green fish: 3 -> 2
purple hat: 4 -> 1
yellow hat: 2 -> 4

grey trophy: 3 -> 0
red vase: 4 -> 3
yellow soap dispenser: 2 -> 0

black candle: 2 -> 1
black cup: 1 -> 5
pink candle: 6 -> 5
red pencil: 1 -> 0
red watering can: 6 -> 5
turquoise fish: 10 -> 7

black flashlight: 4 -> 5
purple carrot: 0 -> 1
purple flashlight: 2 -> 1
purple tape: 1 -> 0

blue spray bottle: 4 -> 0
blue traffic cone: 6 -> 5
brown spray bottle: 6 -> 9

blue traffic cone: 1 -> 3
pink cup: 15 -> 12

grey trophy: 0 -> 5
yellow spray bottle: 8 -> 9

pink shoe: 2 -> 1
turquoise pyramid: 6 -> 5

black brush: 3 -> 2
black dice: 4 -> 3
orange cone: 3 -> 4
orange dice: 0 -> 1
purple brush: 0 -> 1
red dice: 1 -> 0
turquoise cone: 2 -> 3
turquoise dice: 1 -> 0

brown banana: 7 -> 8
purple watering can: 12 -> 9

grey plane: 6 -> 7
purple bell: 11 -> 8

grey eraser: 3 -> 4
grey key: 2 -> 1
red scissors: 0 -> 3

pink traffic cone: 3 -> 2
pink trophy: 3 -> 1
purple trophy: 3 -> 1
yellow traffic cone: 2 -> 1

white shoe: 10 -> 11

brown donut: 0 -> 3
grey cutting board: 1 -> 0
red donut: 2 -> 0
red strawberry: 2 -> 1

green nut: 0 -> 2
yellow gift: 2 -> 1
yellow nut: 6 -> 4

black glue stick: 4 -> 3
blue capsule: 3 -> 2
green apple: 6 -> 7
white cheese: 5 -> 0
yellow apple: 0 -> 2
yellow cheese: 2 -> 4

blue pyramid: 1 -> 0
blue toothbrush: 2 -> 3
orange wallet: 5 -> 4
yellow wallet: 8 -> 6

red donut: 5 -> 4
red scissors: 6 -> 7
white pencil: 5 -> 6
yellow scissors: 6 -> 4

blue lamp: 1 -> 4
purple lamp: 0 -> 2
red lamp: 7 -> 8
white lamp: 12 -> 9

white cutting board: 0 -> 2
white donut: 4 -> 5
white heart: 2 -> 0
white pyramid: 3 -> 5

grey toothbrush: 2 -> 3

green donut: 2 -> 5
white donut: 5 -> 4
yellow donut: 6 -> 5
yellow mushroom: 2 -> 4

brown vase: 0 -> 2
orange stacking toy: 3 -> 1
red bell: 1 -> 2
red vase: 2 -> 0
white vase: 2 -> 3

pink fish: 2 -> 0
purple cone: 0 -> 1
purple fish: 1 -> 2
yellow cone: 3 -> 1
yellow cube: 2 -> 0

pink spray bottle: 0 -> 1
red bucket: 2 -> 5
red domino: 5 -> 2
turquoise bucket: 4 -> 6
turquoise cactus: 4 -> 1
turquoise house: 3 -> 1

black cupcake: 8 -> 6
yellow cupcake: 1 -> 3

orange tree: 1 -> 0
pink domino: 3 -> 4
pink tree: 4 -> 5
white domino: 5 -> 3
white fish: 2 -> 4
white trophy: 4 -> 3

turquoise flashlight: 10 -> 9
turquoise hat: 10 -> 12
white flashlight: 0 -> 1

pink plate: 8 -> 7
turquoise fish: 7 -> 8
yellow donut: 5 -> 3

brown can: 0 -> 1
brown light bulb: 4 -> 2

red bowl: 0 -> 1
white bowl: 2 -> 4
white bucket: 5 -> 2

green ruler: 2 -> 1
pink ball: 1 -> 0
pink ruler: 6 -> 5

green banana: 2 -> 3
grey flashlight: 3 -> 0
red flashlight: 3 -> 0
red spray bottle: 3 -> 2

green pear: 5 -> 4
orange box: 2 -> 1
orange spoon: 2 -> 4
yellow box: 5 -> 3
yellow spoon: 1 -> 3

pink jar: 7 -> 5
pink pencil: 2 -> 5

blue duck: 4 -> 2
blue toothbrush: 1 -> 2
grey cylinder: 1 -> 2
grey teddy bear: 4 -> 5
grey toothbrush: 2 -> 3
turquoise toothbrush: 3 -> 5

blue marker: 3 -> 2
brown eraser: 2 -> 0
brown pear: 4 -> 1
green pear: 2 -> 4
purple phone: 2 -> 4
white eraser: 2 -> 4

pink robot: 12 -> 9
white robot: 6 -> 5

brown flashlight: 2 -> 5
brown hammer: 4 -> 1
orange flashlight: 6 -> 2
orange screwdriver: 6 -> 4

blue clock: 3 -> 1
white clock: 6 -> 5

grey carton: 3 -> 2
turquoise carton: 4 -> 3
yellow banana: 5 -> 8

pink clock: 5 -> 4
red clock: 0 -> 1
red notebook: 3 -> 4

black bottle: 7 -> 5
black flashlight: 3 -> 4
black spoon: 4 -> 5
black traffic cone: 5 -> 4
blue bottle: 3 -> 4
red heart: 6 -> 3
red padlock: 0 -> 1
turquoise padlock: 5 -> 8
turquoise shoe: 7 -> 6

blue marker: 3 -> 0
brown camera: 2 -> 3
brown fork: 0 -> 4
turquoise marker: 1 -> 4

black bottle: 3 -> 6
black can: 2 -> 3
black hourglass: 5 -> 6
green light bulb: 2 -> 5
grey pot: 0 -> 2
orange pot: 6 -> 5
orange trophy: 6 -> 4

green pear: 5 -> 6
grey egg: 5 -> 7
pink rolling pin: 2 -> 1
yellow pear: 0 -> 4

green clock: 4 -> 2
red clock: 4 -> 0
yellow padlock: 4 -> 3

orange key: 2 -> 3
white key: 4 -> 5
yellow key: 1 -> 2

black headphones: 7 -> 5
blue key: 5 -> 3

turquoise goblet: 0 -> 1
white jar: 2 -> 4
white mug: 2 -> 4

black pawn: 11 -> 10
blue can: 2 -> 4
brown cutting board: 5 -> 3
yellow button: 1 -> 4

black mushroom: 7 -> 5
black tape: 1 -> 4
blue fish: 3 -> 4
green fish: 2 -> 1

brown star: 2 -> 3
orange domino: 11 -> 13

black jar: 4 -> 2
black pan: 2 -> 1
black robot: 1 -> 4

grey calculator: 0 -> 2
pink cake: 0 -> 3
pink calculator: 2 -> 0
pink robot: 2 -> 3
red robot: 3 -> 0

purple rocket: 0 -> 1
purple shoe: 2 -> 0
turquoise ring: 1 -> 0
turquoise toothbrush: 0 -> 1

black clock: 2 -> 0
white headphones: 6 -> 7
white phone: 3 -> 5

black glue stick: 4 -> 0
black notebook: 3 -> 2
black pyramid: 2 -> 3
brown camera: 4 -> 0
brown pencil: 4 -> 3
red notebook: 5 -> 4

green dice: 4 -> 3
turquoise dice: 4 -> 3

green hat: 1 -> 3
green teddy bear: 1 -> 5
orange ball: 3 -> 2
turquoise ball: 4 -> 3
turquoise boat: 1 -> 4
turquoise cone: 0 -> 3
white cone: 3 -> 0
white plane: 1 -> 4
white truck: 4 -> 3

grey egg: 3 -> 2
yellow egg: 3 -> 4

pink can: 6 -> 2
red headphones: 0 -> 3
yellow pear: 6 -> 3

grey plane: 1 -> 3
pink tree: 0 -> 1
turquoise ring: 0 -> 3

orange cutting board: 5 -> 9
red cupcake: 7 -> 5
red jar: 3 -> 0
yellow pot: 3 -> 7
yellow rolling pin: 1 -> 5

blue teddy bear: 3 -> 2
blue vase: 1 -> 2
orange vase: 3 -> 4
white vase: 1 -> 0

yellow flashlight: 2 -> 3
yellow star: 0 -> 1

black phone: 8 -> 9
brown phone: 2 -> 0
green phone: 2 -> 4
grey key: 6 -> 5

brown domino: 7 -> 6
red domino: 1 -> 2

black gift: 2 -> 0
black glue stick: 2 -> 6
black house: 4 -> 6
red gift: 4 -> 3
○ ○ ○ ○ ○ ○ ○
Exercise objective
What do the lines from the one with "brown fork: 0 -> 4" through the last line of the entries say? Print them word for word, both ends included, and nothing else.

Answer box
brown fork: 0 -> 4
turquoise marker: 1 -> 4

black bottle: 3 -> 6
black can: 2 -> 3
black hourglass: 5 -> 6
green light bulb: 2 -> 5
grey pot: 0 -> 2
orange pot: 6 -> 5
orange trophy: 6 -> 4

green pear: 5 -> 6
grey egg: 5 -> 7
pink rolling pin: 2 -> 1
yellow pear: 0 -> 4

green clock: 4 -> 2
red clock: 4 -> 0
yellow padlock: 4 -> 3

orange key: 2 -> 3
white key: 4 -> 5
yellow key: 1 -> 2

black headphones: 7 -> 5
blue key: 5 -> 3

turquoise goblet: 0 -> 1
white jar: 2 -> 4
white mug: 2 -> 4

black pawn: 11 -> 10
blue can: 2 -> 4
brown cutting board: 5 -> 3
yellow button: 1 -> 4

black mushroom: 7 -> 5
black tape: 1 -> 4
blue fish: 3 -> 4
green fish: 2 -> 1

brown star: 2 -> 3
orange domino: 11 -> 13

black jar: 4 -> 2
black pan: 2 -> 1
black robot: 1 -> 4

grey calculator: 0 -> 2
pink cake: 0 -> 3
pink calculator: 2 -> 0
pink robot: 2 -> 3
red robot: 3 -> 0

purple rocket: 0 -> 1
purple shoe: 2 -> 0
turquoise ring: 1 -> 0
turquoise toothbrush: 0 -> 1

black clock: 2 -> 0
white headphones: 6 -> 7
white phone: 3 -> 5

black glue stick: 4 -> 0
black notebook: 3 -> 2
black pyramid: 2 -> 3
brown camera: 4 -> 0
brown pencil: 4 -> 3
red notebook: 5 -> 4

green dice: 4 -> 3
turquoise dice: 4 -> 3

green hat: 1 -> 3
green teddy bear: 1 -> 5
orange ball: 3 -> 2
turquoise ball: 4 -> 3
turquoise boat: 1 -> 4
turquoise cone: 0 -> 3
white cone: 3 -> 0
white plane: 1 -> 4
white truck: 4 -> 3

grey egg: 3 -> 2
yellow egg: 3 -> 4

pink can: 6 -> 2
red headphones: 0 -> 3
yellow pear: 6 -> 3

grey plane: 1 -> 3
pink tree: 0 -> 1
turquoise ring: 0 -> 3

orange cutting board: 5 -> 9
red cupcake: 7 -> 5
red jar: 3 -> 0
yellow pot: 3 -> 7
yellow rolling pin: 1 -> 5

blue teddy bear: 3 -> 2
blue vase: 1 -> 2
orange vase: 3 -> 4
white vase: 1 -> 0

yellow flashlight: 2 -> 3
yellow star: 0 -> 1

black phone: 8 -> 9
brown phone: 2 -> 0
green phone: 2 -> 4
grey key: 6 -> 5

brown domino: 7 -> 6
red domino: 1 -> 2

black gift: 2 -> 0
black glue stick: 2 -> 6
black house: 4 -> 6
red gift: 4 -> 3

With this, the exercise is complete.